> _What is needed_: Select and copy out every line in the records containing "clockwise".

> _Input records_:
——————
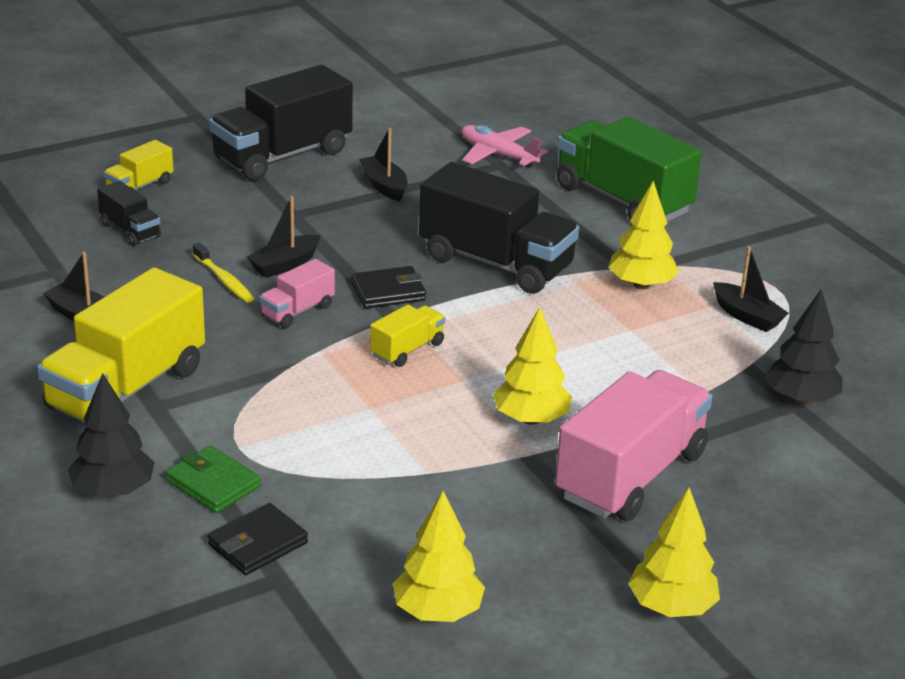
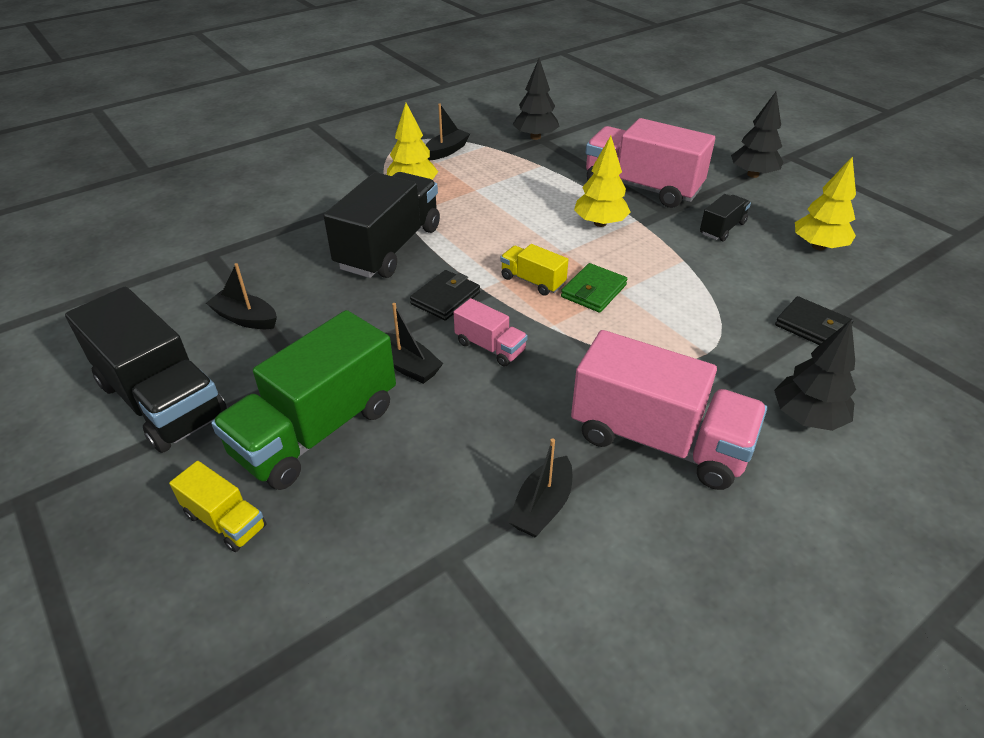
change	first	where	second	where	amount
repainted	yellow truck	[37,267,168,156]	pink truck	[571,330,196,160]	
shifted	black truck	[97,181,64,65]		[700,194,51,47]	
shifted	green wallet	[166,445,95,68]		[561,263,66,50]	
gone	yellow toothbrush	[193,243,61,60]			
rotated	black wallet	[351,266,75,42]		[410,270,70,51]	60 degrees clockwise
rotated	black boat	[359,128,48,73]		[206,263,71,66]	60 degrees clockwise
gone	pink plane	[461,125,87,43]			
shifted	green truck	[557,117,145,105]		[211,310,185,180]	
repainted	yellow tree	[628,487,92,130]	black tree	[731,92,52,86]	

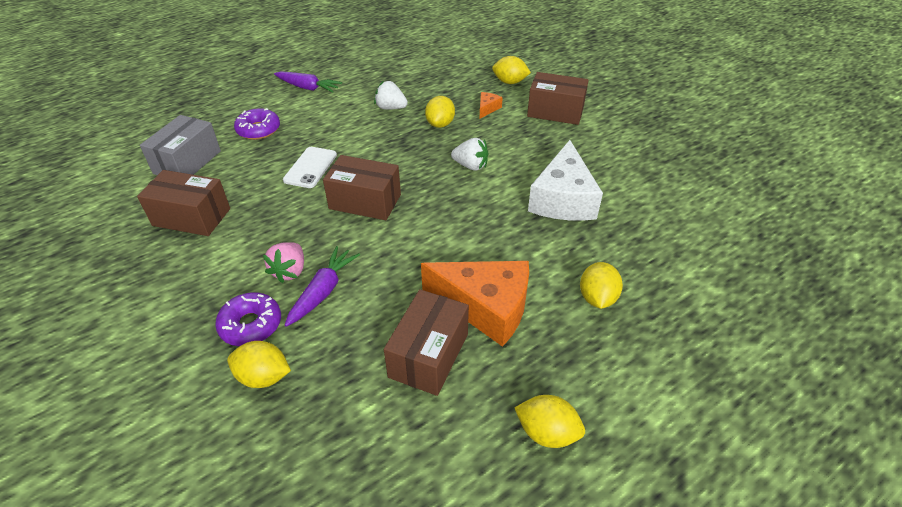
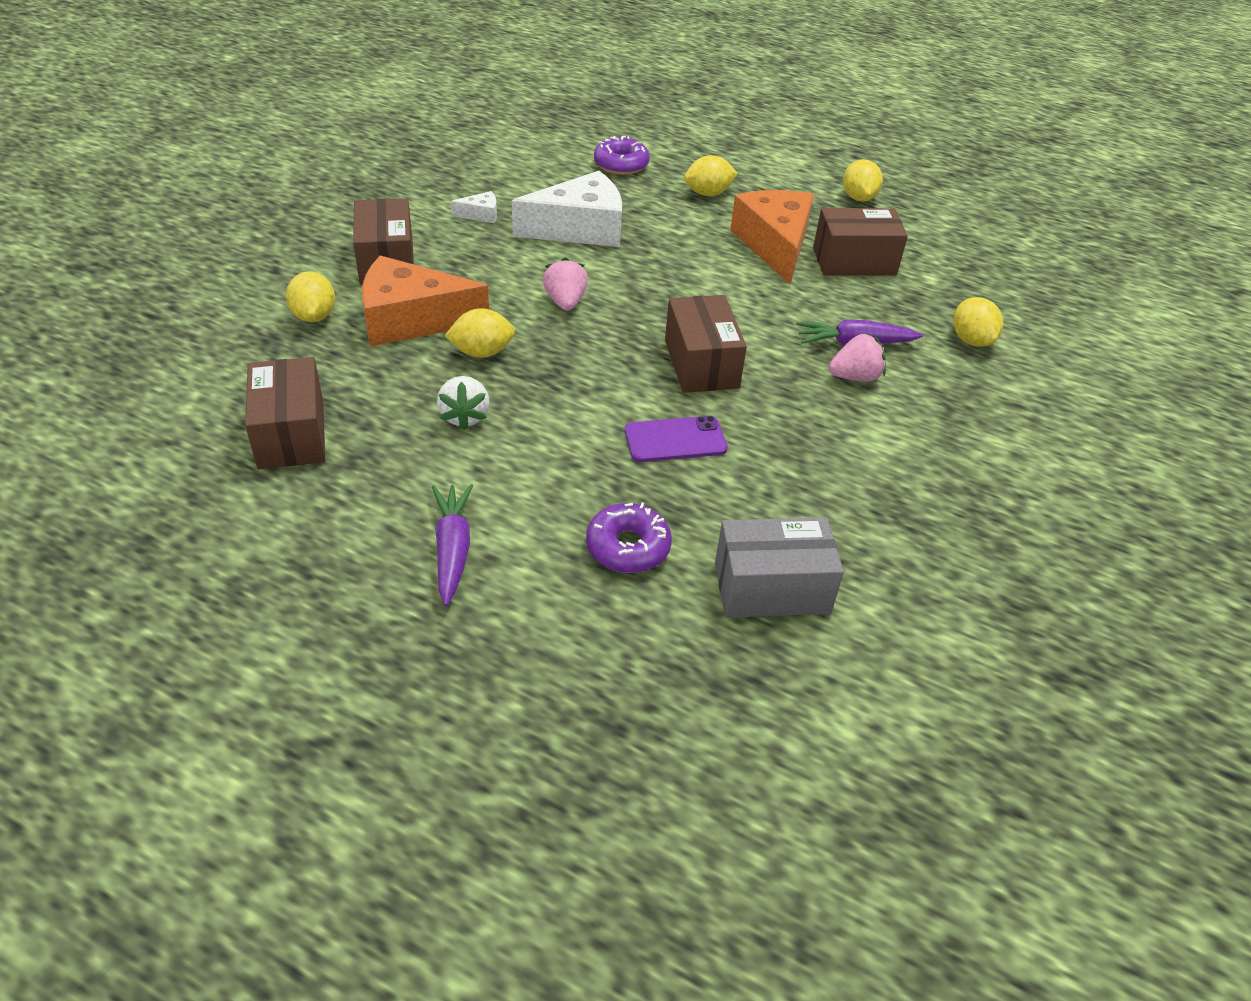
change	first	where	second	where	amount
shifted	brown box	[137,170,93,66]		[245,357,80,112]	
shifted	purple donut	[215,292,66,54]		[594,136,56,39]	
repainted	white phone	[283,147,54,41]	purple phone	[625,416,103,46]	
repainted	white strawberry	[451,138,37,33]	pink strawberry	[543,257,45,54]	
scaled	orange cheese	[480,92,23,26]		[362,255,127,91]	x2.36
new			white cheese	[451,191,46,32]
——————
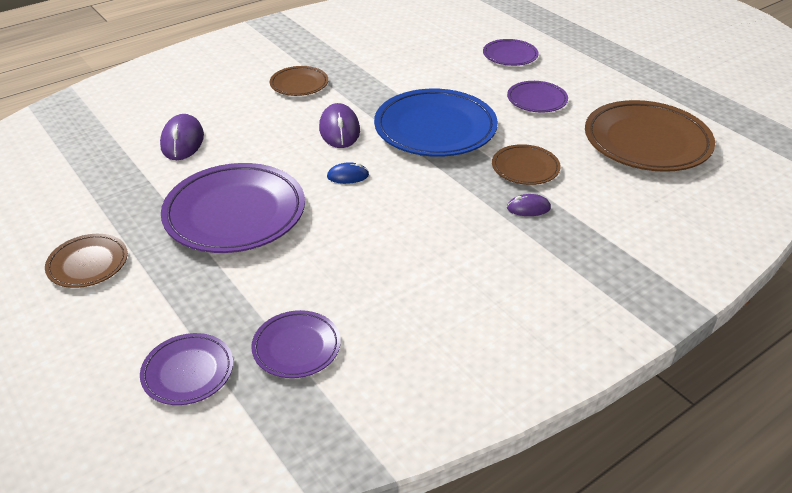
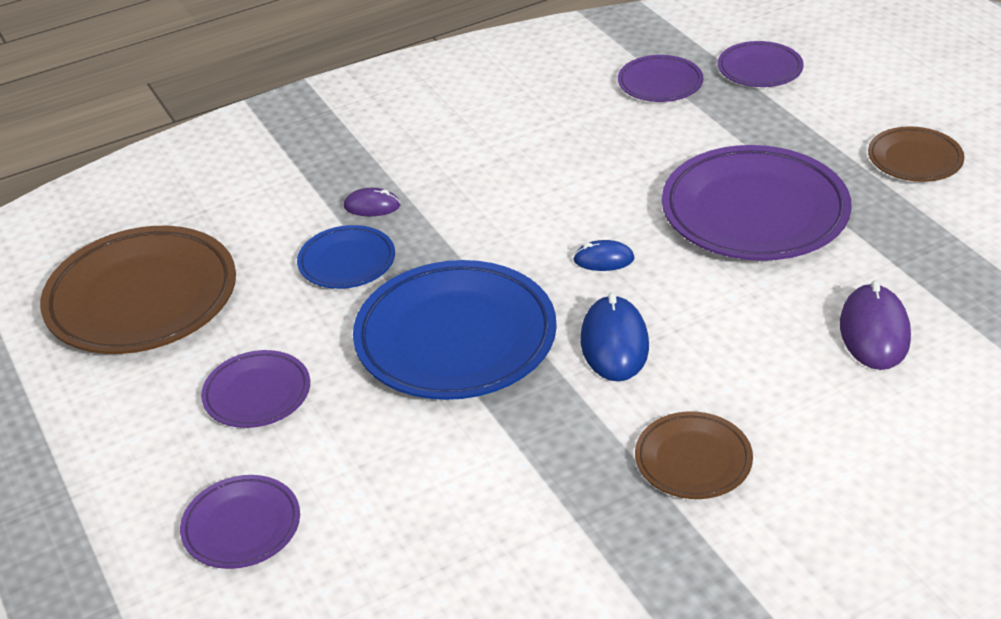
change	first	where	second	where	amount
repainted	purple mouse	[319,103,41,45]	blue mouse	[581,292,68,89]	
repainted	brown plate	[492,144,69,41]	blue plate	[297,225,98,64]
——————
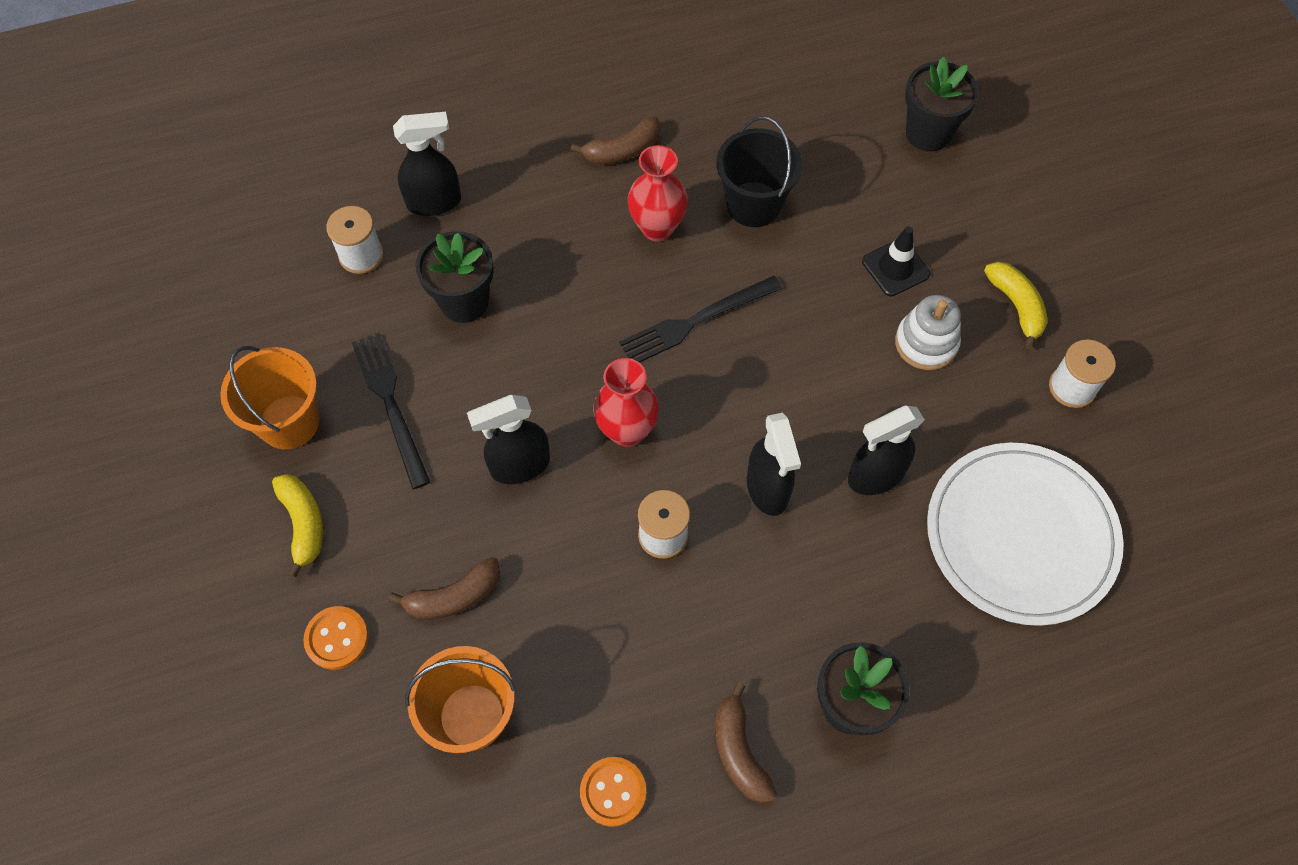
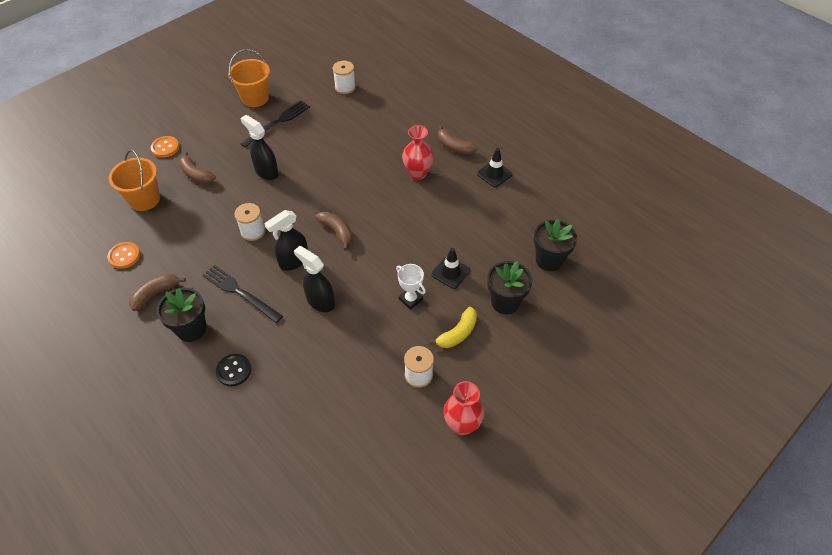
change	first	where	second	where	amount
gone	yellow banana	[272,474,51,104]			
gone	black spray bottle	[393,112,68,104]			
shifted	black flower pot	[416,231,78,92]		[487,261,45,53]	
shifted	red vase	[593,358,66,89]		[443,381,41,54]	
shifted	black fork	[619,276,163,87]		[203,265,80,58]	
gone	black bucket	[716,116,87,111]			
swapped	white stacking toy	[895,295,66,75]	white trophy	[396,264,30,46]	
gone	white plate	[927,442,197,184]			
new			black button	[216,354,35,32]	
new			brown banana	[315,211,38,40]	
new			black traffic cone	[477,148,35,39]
——————
> _Answer_:
rotated	black wallet	[351,266,75,42]		[410,270,70,51]	60 degrees clockwise
rotated	black boat	[359,128,48,73]		[206,263,71,66]	60 degrees clockwise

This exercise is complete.